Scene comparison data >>
Content starts
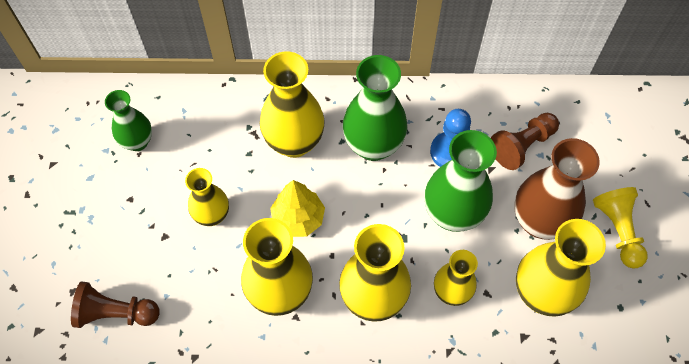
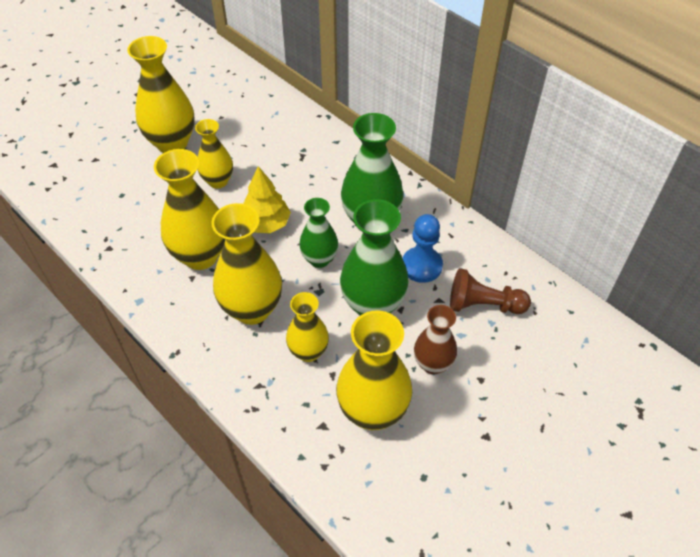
camera: 45 degrees right, 10 degrees down
brown pawn [71,281,159,328] -> none
green vase [105,90,152,151] -> green vase moved to [299,198,338,268]
yellow vase [260,51,325,158] -> yellow vase moved to [127,36,195,153]
brown vase [514,138,600,240] -> brown vase [414,305,457,374], size x0.61
yellow pawn [593,187,648,269] -> none

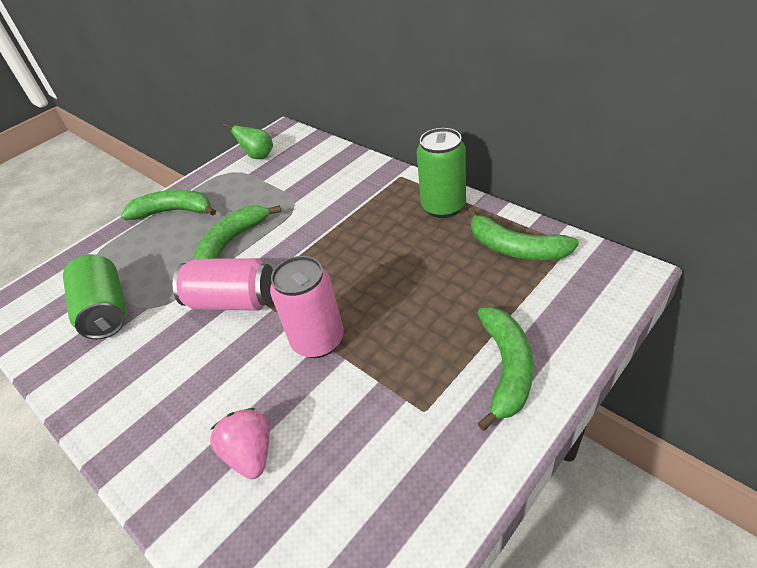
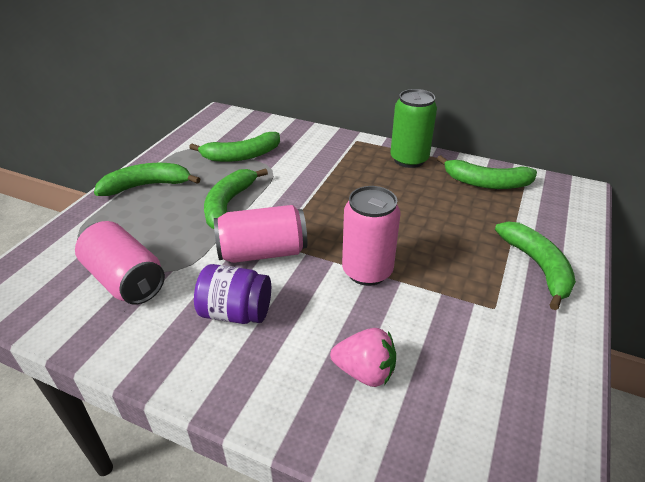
camera: 25 degrees left, 5 degrees down
green can [63,254,127,340] -> pink can [75,221,165,305]
pink strawberry [210,408,269,479] -> pink strawberry turned 150 degrees clockwise [330,328,396,387]
green pear [223,123,273,159] -> none
none -> green banana [189,132,280,162]
none -> purple jar [194,264,271,324]

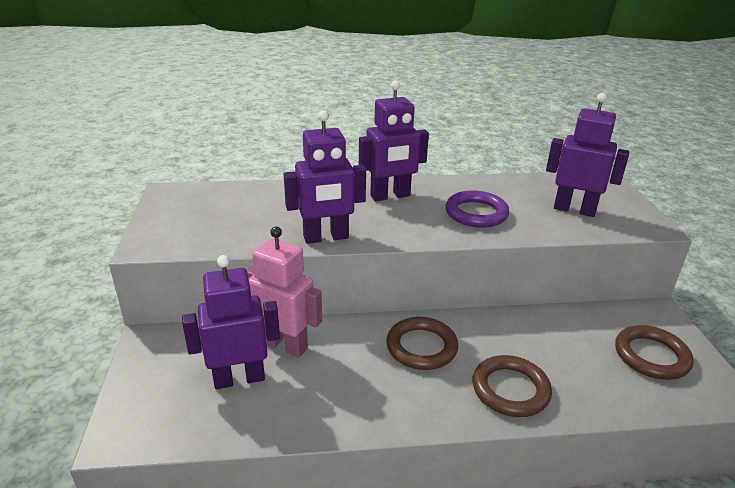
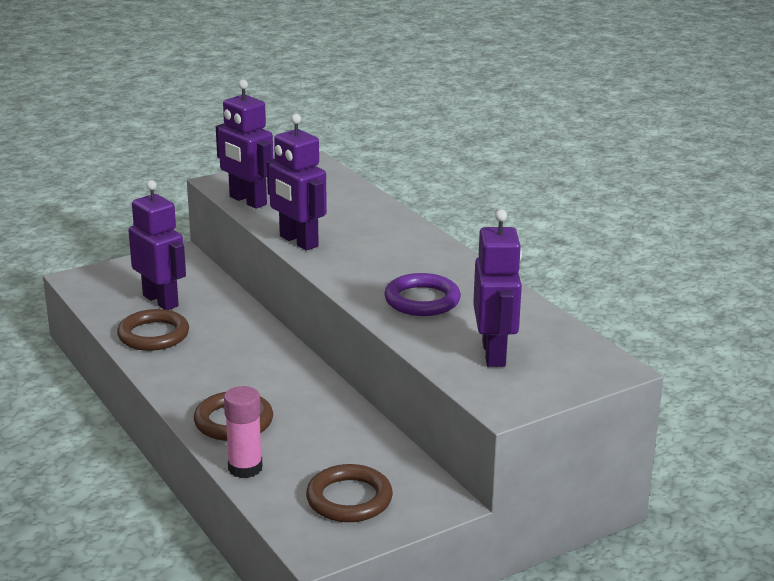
camera: 65 degrees right, 5 degrees down
pink robot [247,227,322,358] -> none
purple robot [359,81,429,201] -> purple robot moved to [216,80,273,209]
brown ring [386,317,458,370] -> brown ring moved to [117,309,189,351]
none -> pink glue stick [224,386,262,478]

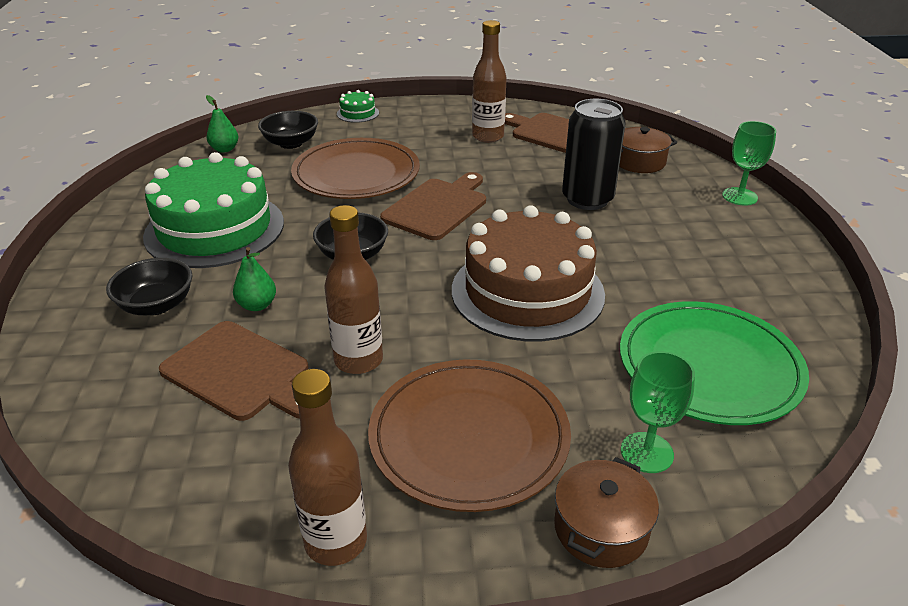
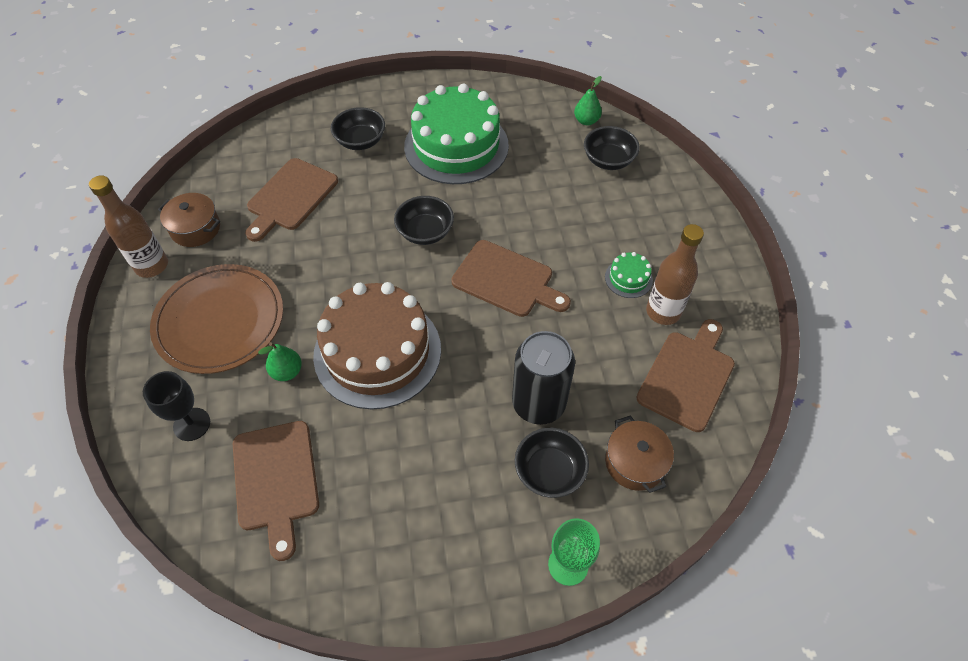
camera: 85 degrees right, 20 degrees up
green pear [233,247,276,311] -> green pear moved to [258,342,302,381]
brown plate [291,138,420,199] -> none
brown bottle [324,205,383,374] -> none
green cake [337,90,379,123] -> green cake moved to [605,252,653,298]
brown pot [554,457,659,568] -> brown pot moved to [158,193,220,247]
green plate [620,301,809,425] -> brown cutting board [233,421,319,561]
green goblet [621,351,695,473] -> black goblet [143,371,210,441]
none -> black bowl [515,428,589,498]

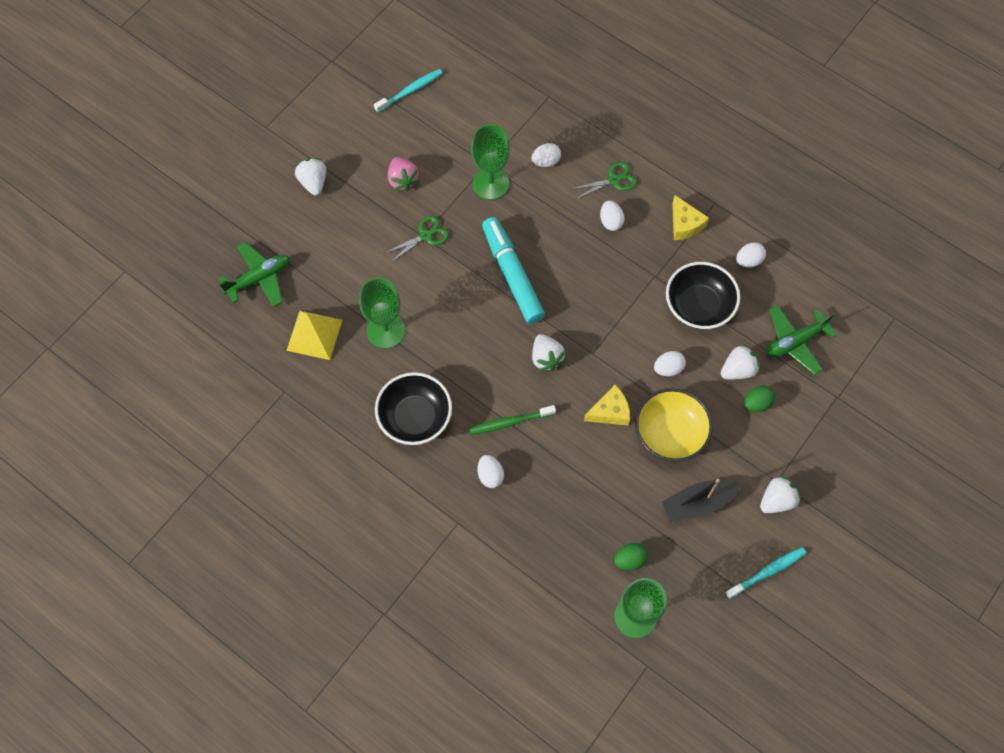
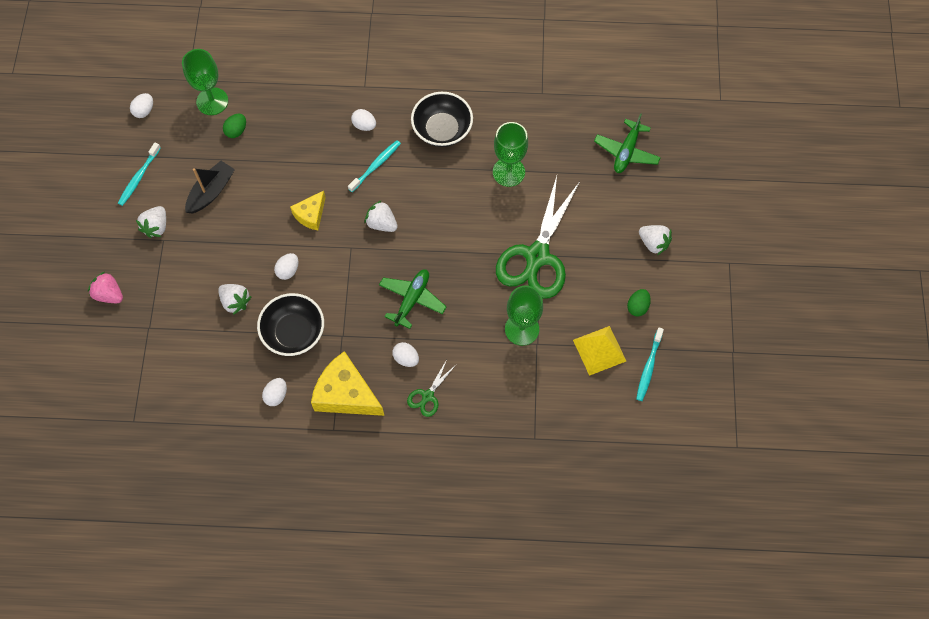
camera: 145 degrees right, 0 degrees up
yellow pyramid [286,311,342,360] -> yellow pyramid moved to [573,326,626,376]
green scissors [385,216,449,263] -> green scissors [496,176,580,299], size x2.28
pink strawberry [388,157,419,191] -> pink strawberry moved to [88,272,123,303]
green toothbrush [469,405,556,435] -> turquoise toothbrush [348,140,401,192]
turquoise marker [482,217,545,324] -> none
white egg [531,143,561,167] -> white egg moved to [130,93,153,118]
yellow bowl [635,388,713,462] -> none
yellow cheese [672,195,709,240] -> yellow cheese [311,351,384,416], size x1.76
white strawberry [721,344,760,380] -> white strawberry turned 75 degrees counterclockwise [218,284,252,315]
green egg [744,386,776,412] -> green egg moved to [627,289,651,316]
green plane [766,305,836,375] -> green plane moved to [379,269,446,329]

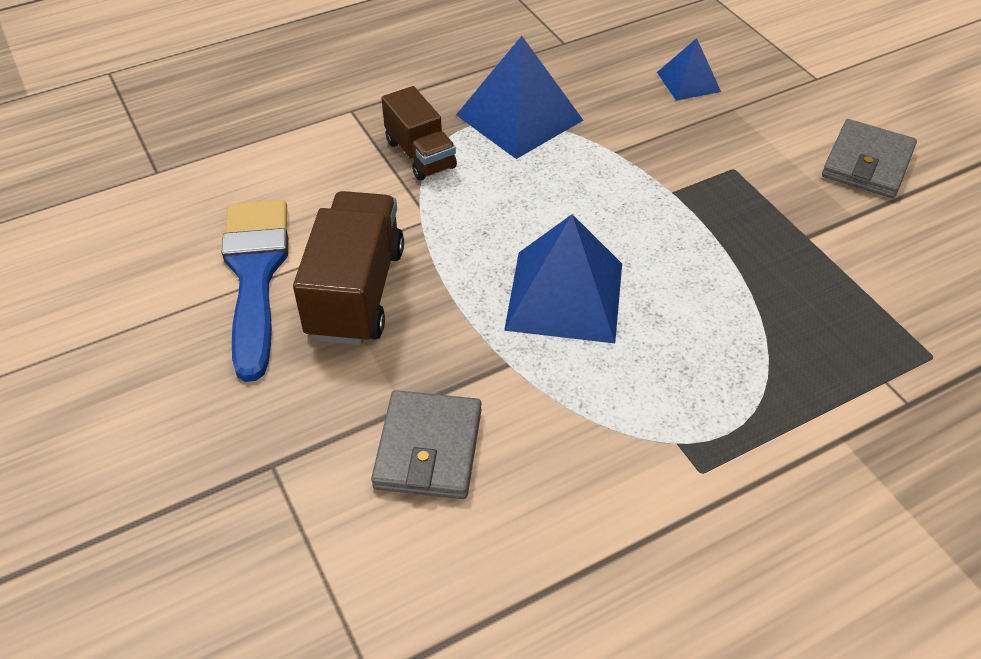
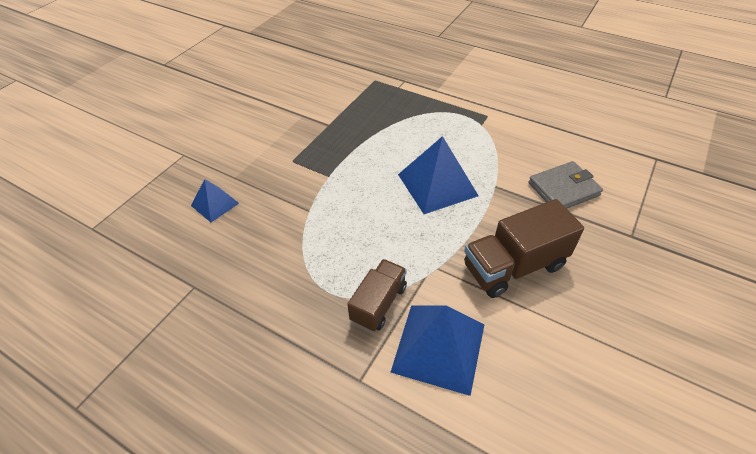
camera: 120 degrees left, 0 degrees up
blue brush [222,200,288,382] -> none
blue pyramid [456,36,583,159] -> blue pyramid moved to [390,305,485,396]
grey wallet [822,119,917,198] -> none

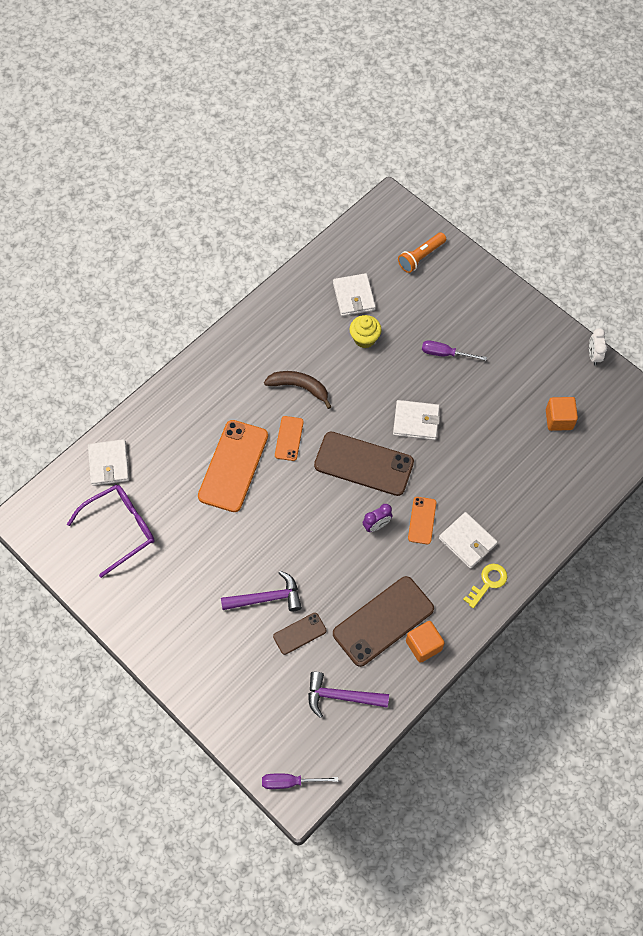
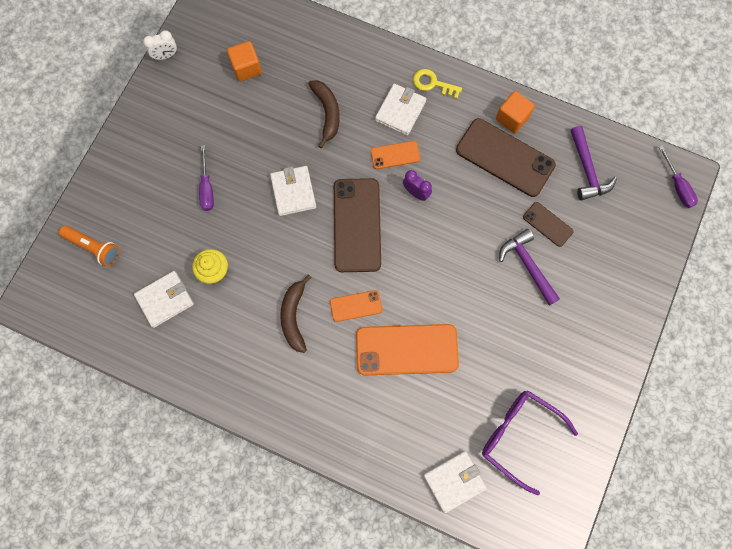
camera: 110 degrees left, 10 degrees up
none -> brown banana [308,80,340,148]

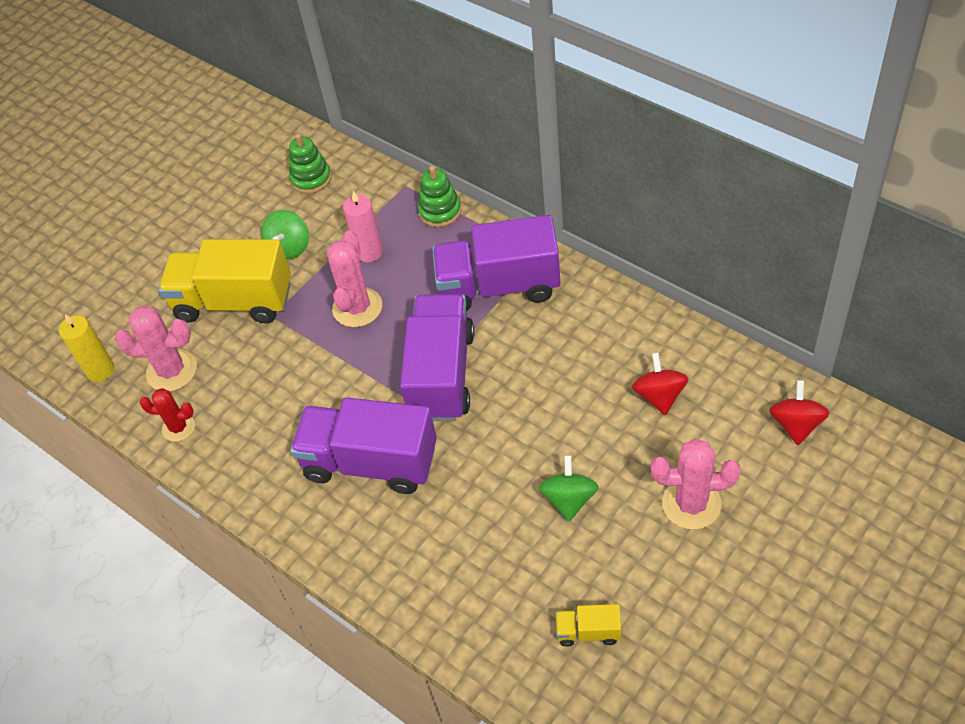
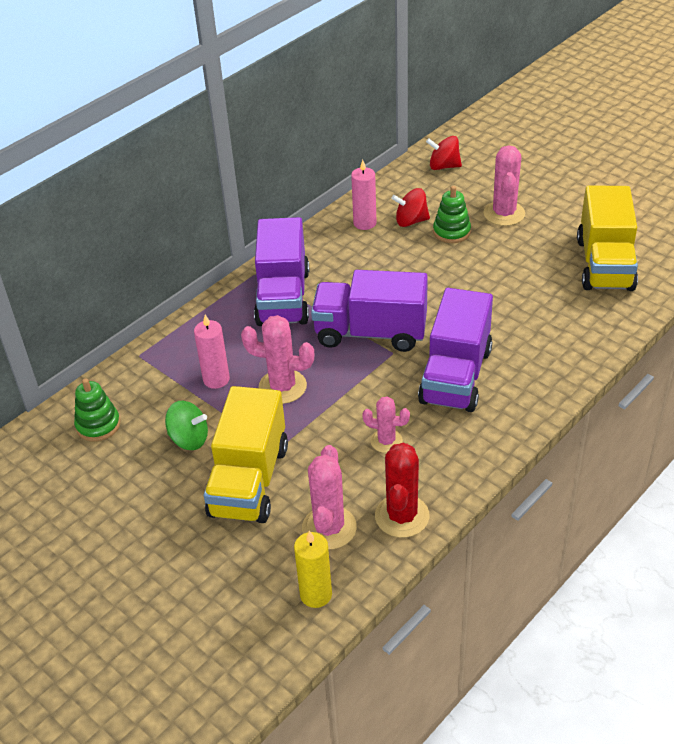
camera: 90 degrees left, 10 degrees down
red cactus [139,388,195,442] -> red cactus [375,443,430,538], size x1.59
green stacking toy [418,166,461,227] -> green stacking toy moved to [433,186,471,243]
green spinning top [539,455,599,521] -> none
yellow truck [556,604,621,647] -> yellow truck [577,185,638,291], size x2.32
none -> pink candle [351,160,377,230]
none -> pink cactus [362,396,410,453]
Content ends
Although the records above contain pictures, the copy should hold only the lines from their start through the line containing "green can [63,254,127,340]", each exactly as written, and none of the pictures.

camera: 45 degrees right, 10 degrees down
brown pawn [71,281,159,328] -> none
green vase [105,90,152,151] -> green vase moved to [299,198,338,268]
yellow vase [260,51,325,158] -> yellow vase moved to [127,36,195,153]
brown vase [514,138,600,240] -> brown vase [414,305,457,374], size x0.61
yellow pawn [593,187,648,269] -> none

camera: 25 degrees left, 5 degrees down
green can [63,254,127,340] -> pink can [75,221,165,305]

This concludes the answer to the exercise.